*** Material to process Section Begins ***
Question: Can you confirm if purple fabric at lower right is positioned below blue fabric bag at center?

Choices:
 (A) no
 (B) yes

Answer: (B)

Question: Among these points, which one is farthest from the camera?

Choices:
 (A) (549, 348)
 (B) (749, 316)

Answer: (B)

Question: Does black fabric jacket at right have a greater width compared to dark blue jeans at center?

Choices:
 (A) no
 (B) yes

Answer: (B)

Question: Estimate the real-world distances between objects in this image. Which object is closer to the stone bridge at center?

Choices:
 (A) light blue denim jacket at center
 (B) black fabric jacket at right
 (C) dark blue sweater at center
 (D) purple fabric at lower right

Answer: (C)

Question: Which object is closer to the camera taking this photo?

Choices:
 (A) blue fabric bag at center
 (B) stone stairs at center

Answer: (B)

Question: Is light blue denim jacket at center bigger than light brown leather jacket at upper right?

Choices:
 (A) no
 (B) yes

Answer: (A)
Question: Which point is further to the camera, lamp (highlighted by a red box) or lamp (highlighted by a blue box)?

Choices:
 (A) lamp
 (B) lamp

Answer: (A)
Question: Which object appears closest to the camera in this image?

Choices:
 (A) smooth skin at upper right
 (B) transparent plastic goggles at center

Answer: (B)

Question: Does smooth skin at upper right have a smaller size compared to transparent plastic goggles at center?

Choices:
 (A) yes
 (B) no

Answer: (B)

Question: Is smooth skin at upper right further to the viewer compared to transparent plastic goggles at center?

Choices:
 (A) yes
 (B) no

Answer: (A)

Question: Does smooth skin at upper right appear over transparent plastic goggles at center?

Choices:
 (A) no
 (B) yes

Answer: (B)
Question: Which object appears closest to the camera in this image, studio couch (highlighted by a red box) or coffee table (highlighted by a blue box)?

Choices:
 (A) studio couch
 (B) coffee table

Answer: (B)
*** Material to process Section Ends ***
*** Material to process Section Begins ***
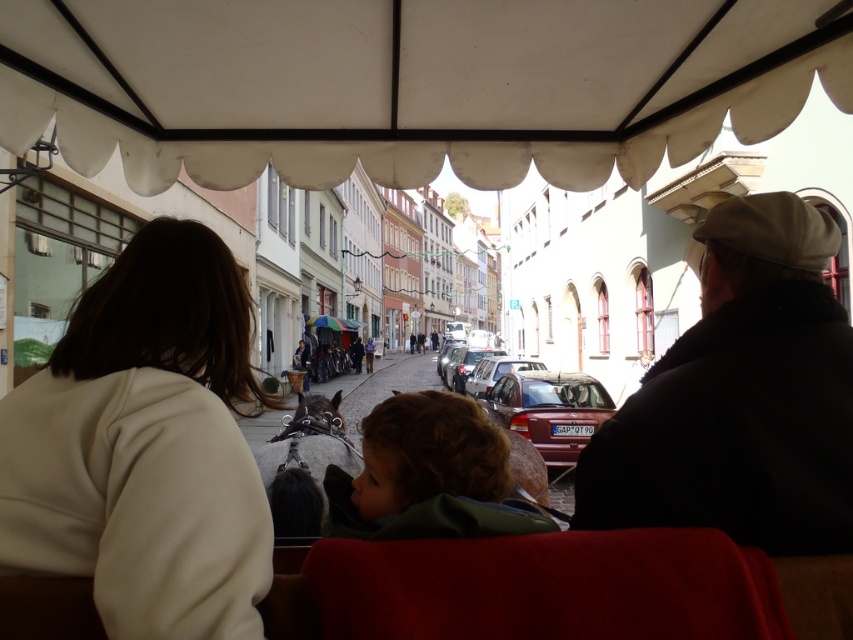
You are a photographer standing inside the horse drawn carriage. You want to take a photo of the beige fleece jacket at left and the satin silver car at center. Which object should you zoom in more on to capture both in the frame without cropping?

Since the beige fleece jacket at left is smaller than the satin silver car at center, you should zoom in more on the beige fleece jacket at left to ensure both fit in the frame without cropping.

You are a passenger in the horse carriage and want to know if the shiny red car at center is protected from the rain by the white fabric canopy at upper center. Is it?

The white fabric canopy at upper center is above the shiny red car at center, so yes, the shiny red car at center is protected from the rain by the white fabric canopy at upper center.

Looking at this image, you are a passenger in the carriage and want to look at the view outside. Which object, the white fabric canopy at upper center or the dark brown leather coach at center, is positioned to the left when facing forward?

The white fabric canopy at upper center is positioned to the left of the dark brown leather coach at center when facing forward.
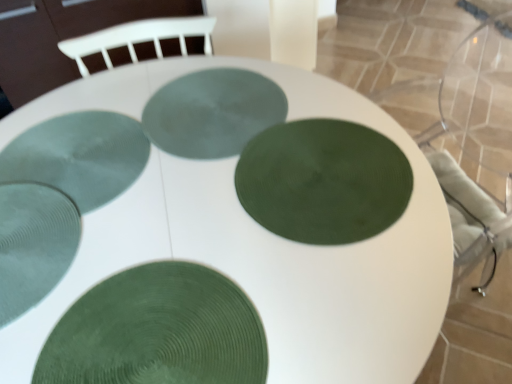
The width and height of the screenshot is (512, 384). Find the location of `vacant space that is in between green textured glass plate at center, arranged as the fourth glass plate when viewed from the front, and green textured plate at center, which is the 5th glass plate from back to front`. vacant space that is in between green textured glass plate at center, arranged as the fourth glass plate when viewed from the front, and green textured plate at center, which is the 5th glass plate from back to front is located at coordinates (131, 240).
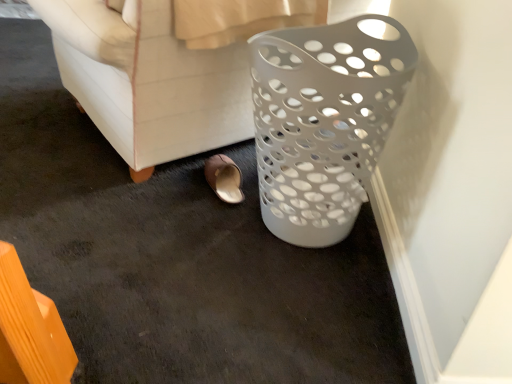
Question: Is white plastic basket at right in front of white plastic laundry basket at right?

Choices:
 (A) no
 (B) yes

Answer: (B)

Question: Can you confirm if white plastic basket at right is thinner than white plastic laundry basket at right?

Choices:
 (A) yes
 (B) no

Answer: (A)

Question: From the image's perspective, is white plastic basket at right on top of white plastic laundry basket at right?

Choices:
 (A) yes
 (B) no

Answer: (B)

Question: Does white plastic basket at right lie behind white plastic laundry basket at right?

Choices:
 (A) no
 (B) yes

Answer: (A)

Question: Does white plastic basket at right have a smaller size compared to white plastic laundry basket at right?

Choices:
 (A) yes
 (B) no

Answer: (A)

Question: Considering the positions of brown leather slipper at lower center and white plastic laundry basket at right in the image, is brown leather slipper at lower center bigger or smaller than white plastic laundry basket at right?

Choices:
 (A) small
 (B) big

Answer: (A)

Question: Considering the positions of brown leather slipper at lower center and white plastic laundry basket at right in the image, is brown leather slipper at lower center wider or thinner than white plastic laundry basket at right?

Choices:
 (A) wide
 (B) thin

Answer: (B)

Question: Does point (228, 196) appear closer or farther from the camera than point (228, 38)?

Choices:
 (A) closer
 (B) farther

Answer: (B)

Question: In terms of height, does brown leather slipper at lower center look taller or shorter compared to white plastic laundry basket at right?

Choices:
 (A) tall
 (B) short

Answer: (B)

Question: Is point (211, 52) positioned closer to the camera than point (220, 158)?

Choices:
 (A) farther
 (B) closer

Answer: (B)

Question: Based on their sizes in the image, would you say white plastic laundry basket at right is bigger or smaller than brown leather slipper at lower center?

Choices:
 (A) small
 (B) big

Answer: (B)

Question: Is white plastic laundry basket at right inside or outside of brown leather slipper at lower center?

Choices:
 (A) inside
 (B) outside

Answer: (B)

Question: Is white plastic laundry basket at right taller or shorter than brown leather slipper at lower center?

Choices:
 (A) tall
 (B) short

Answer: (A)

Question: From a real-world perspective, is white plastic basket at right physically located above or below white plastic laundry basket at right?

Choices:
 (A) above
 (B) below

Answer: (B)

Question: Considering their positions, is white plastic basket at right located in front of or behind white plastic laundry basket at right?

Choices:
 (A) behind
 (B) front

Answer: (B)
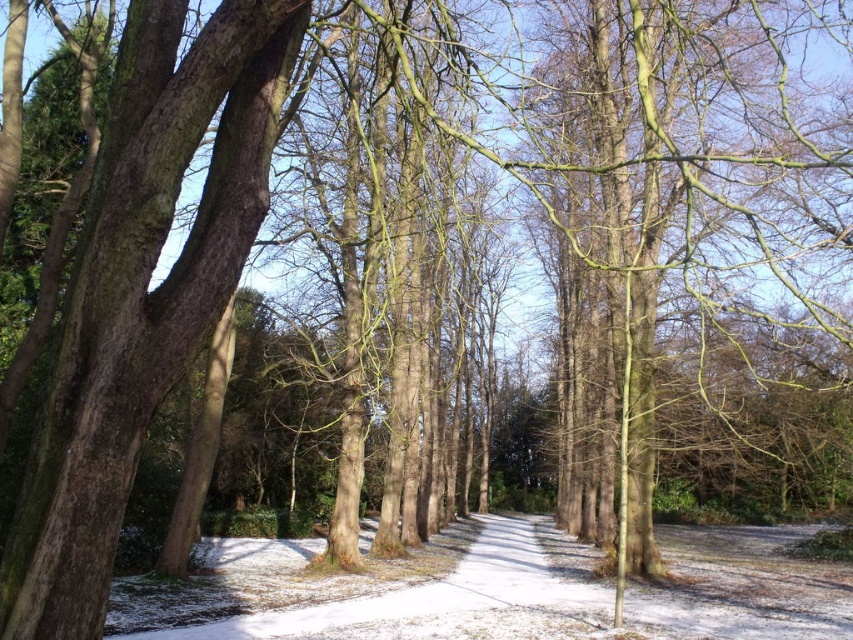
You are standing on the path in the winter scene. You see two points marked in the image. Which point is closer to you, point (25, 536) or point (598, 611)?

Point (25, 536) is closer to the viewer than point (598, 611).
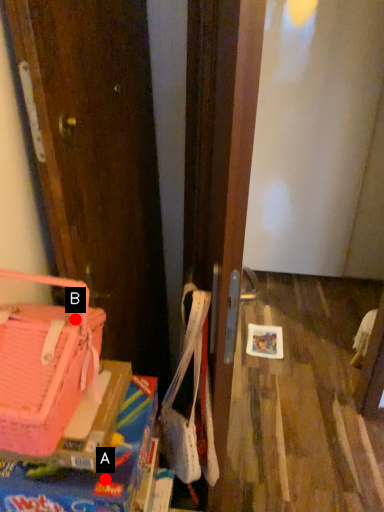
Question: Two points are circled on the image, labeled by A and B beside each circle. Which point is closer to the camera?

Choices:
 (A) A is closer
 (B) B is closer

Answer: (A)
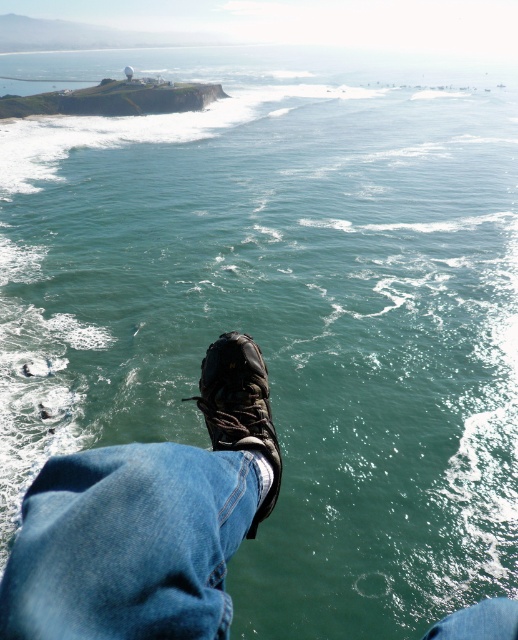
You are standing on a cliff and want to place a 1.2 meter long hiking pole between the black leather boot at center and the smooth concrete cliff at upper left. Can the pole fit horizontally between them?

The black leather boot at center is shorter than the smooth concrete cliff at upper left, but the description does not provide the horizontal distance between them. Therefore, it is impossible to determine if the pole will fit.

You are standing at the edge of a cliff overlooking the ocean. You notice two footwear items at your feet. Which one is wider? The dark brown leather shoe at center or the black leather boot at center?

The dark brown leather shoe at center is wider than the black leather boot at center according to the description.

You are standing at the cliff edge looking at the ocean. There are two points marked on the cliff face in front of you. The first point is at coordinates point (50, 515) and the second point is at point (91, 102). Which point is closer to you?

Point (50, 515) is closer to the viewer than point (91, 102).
*** Material to process Section Ends ***
Locate each line in the listing above that contains the word "have" and copy those lines out in full.

Question: Does black fabric jacket at right have a greater width compared to dark blue jeans at center?
Question: Does smooth skin at upper right have a smaller size compared to transparent plastic goggles at center?
Question: Does white plastic basket at right have a smaller size compared to white plastic laundry basket at right?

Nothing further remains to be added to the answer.